Work item
Tell me how many lines of the entries below include the string "yellow", and give only the number.

[Scene edit records]

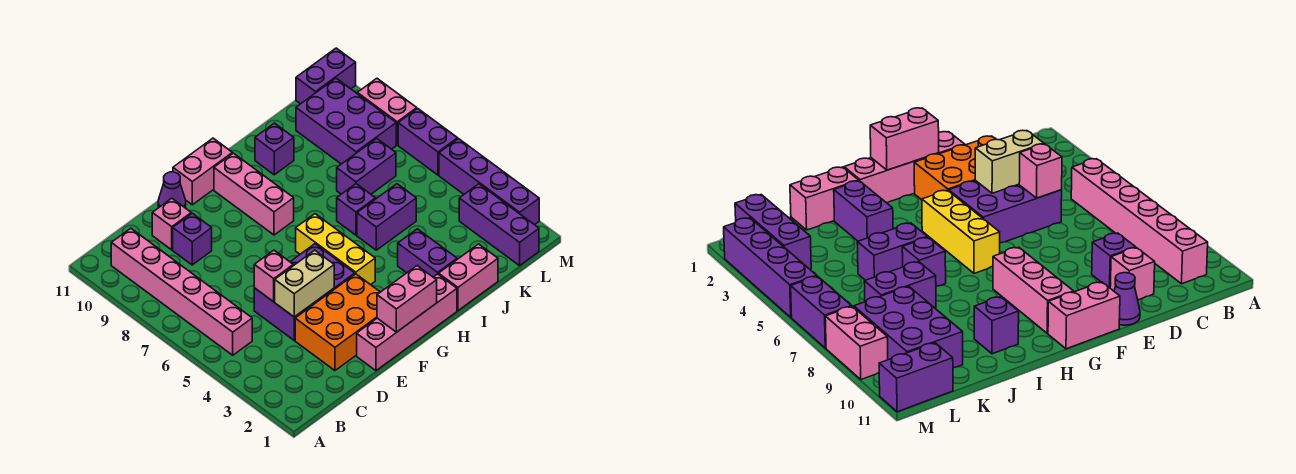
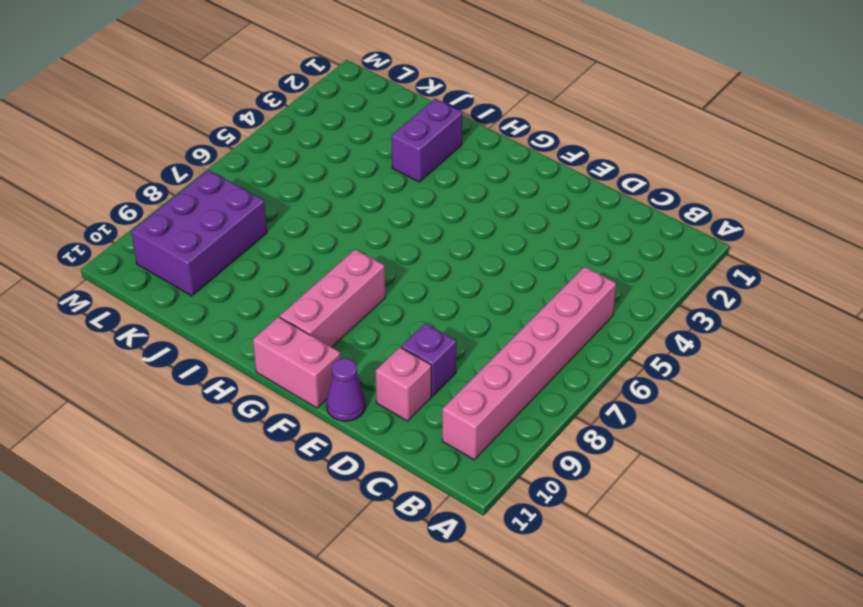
none -> orange brick D2:F3 level 1
none -> purple brick D4:F5 level 1
none -> pink brick E1:H1 level 1

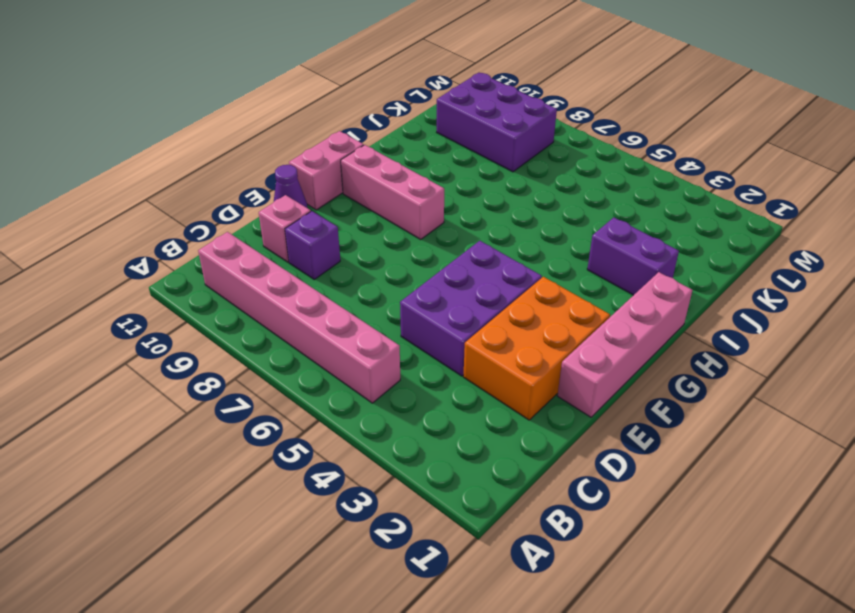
none -> yellow brick G4:G6 level 1
none -> pink brick I1:J1 level 1
none -> purple brick I5:J5 level 1

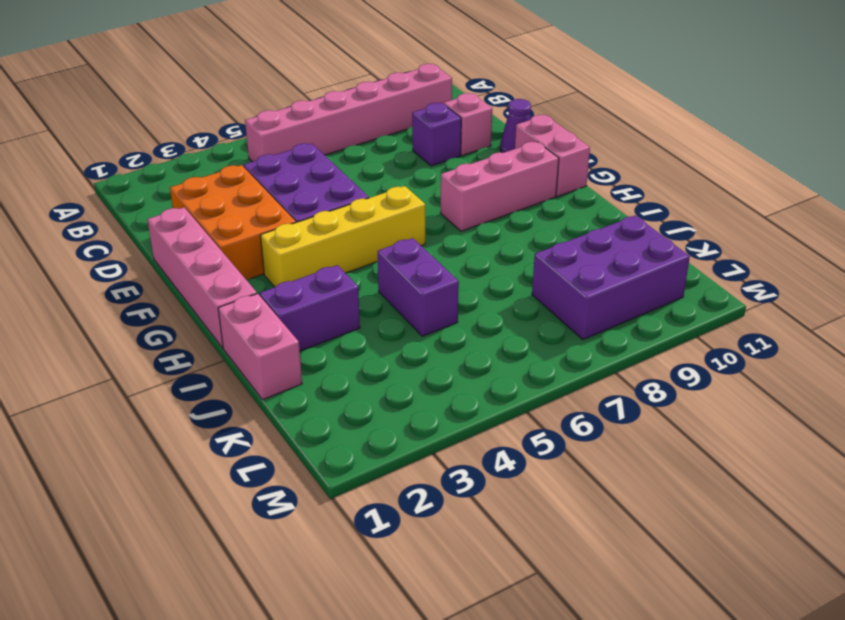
yellow brick G3:G6 level 1 -> yellow brick G4:G6 level 1
none -> purple brick I6 level 1
none -> purple brick I10 level 1
none -> purple brick J7:K7 level 1

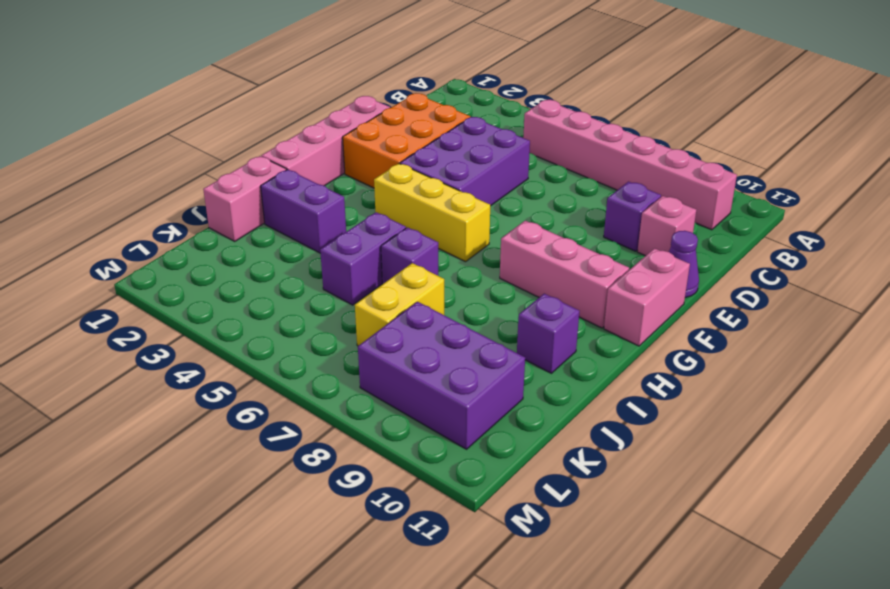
yellow brick J7:K7 level 1 -> purple brick J7:K7 level 1
none -> purple brick L1:L3 level 1
none -> purple brick L11:M11 level 1
none -> purple brick M2:M5 level 1

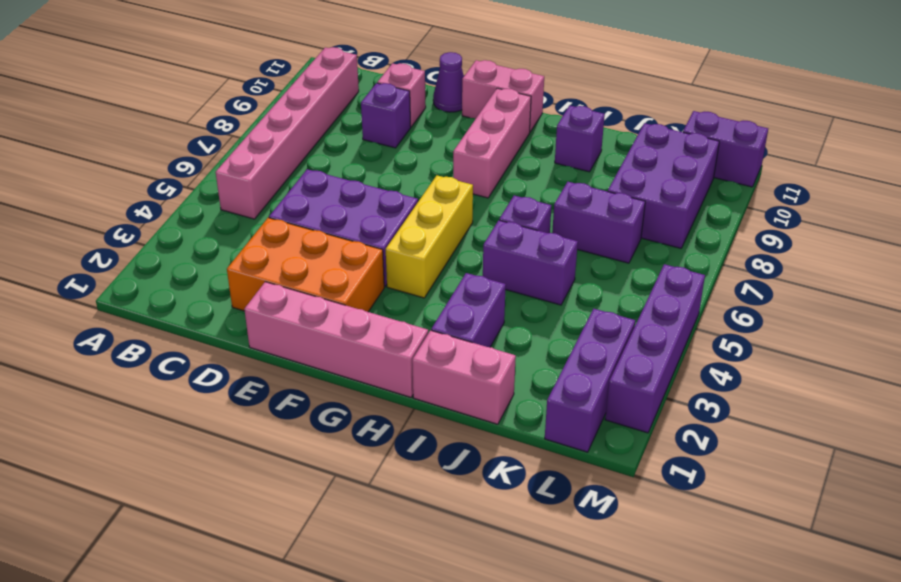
none -> purple brick M6:M7 level 1
none -> pink brick M8:M9 level 1
none -> tan brick D4:E4 level 2

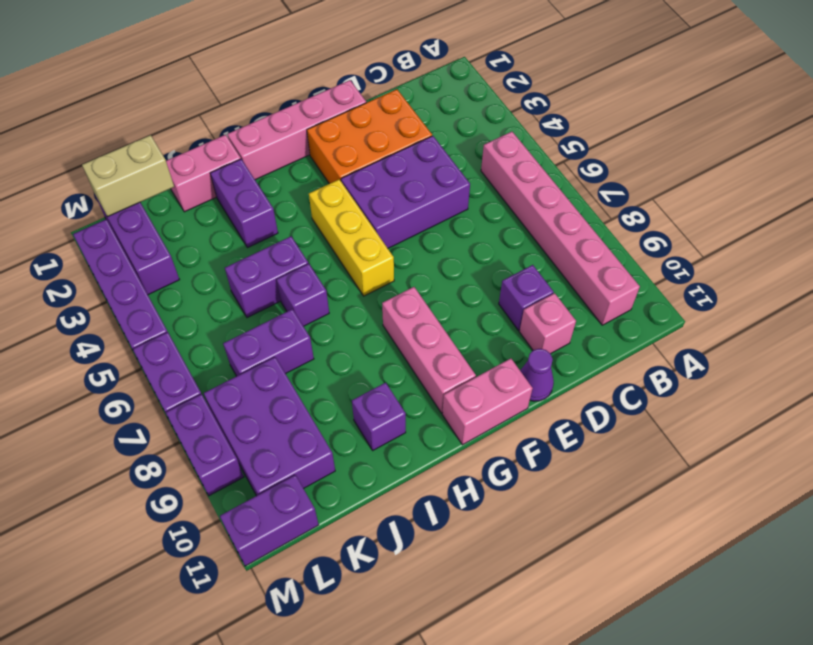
tan brick K1:L1 level 2 -> tan brick D4:E4 level 2
purple brick M8:M9 level 1 -> pink brick M8:M9 level 1
none -> pink brick D5 level 2
none -> pink brick F1:G1 level 2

Your response
3